» **TASK GOAL**
Find the line with "Extra: [427,492,470,526] ->" in the data below. Repeat it and every line after it up to the end, exactly, but drop the pictures.

GIVEN DATA START

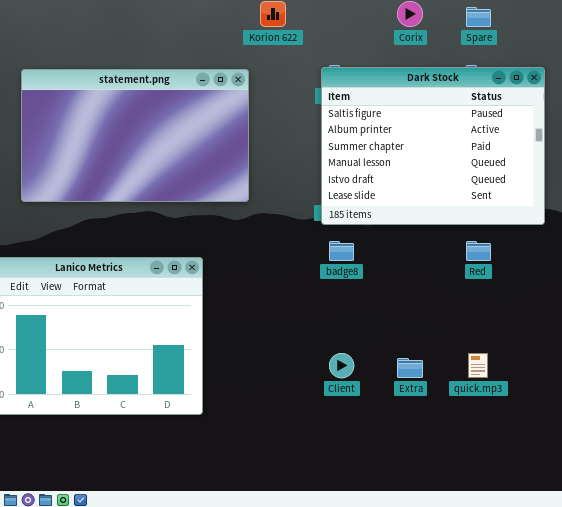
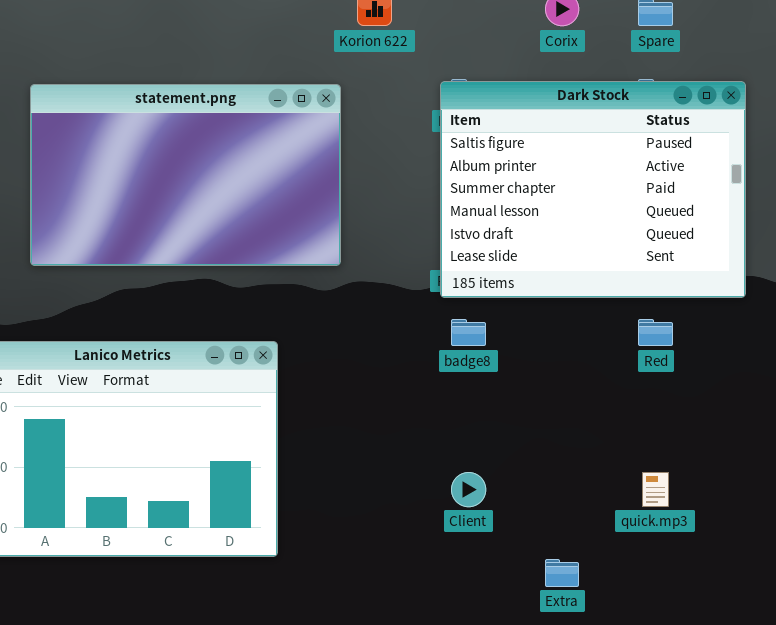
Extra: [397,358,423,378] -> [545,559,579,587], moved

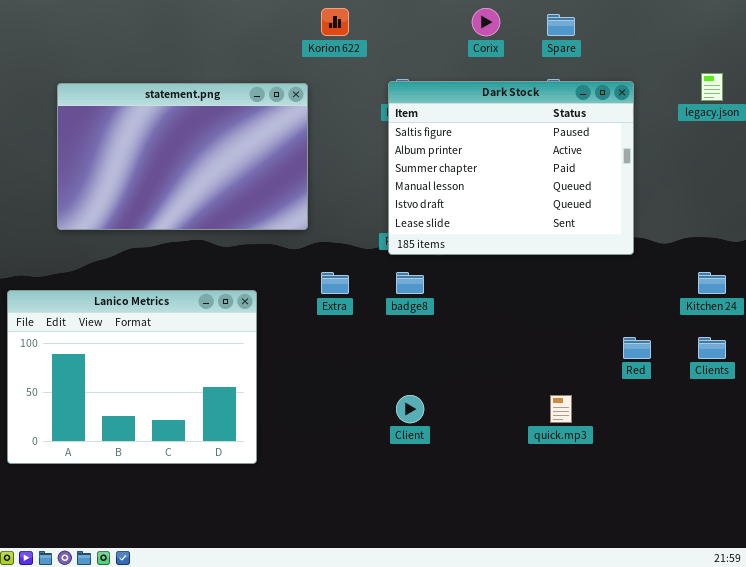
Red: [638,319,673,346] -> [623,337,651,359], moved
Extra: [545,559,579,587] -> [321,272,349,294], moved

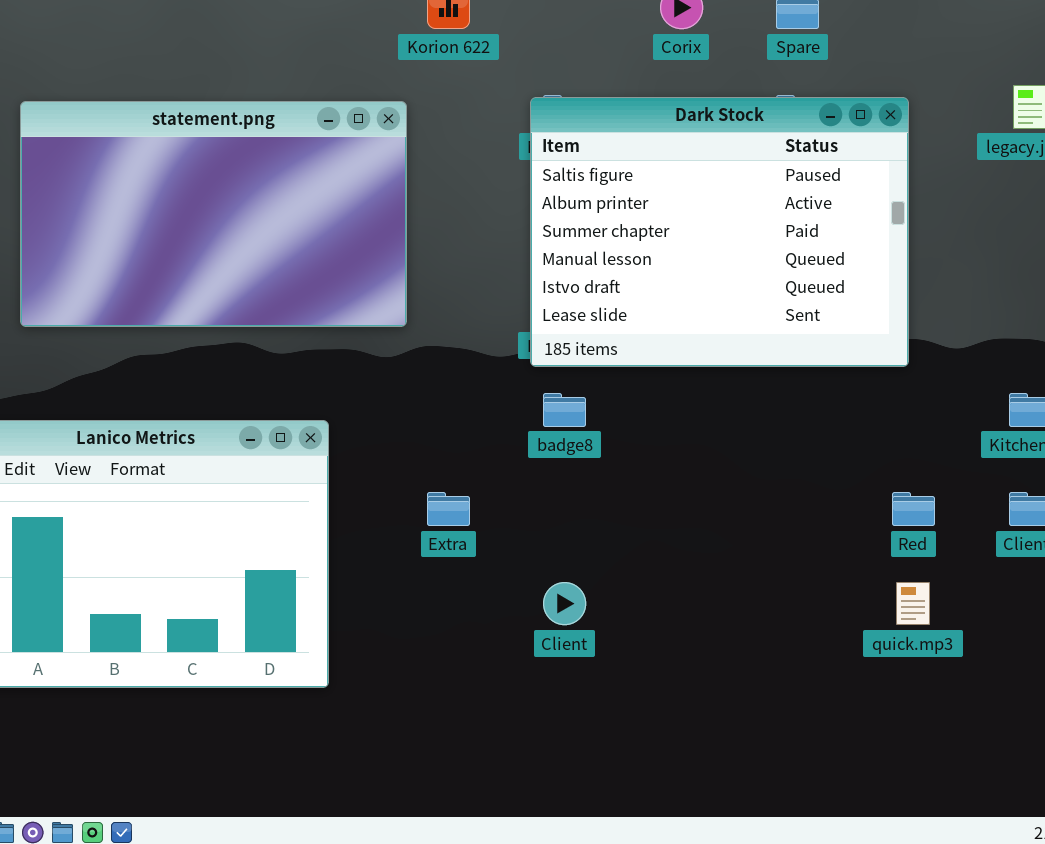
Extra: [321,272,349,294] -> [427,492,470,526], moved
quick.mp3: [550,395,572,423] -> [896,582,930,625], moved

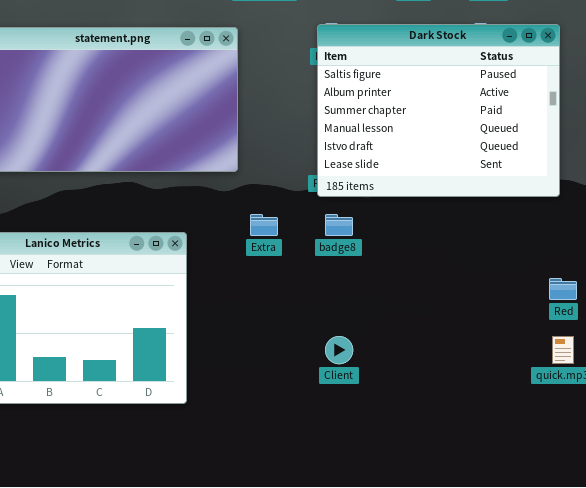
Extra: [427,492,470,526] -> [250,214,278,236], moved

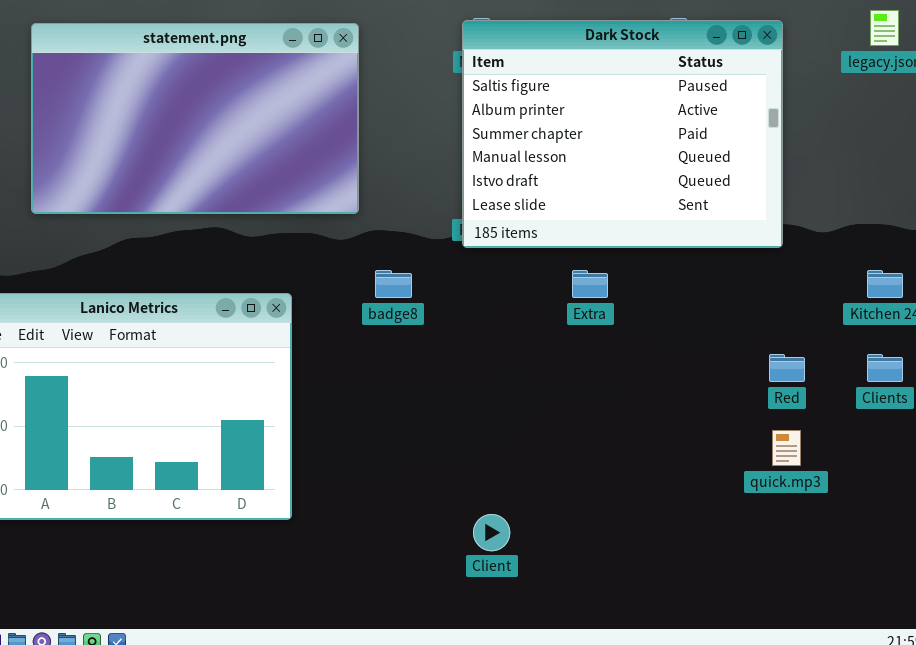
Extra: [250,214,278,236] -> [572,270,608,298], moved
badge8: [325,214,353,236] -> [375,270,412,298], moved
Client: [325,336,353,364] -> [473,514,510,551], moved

GIVEN DATA END

» **TASK SOLUTION**
Extra: [427,492,470,526] -> [250,214,278,236], moved

Extra: [250,214,278,236] -> [572,270,608,298], moved
badge8: [325,214,353,236] -> [375,270,412,298], moved
Client: [325,336,353,364] -> [473,514,510,551], moved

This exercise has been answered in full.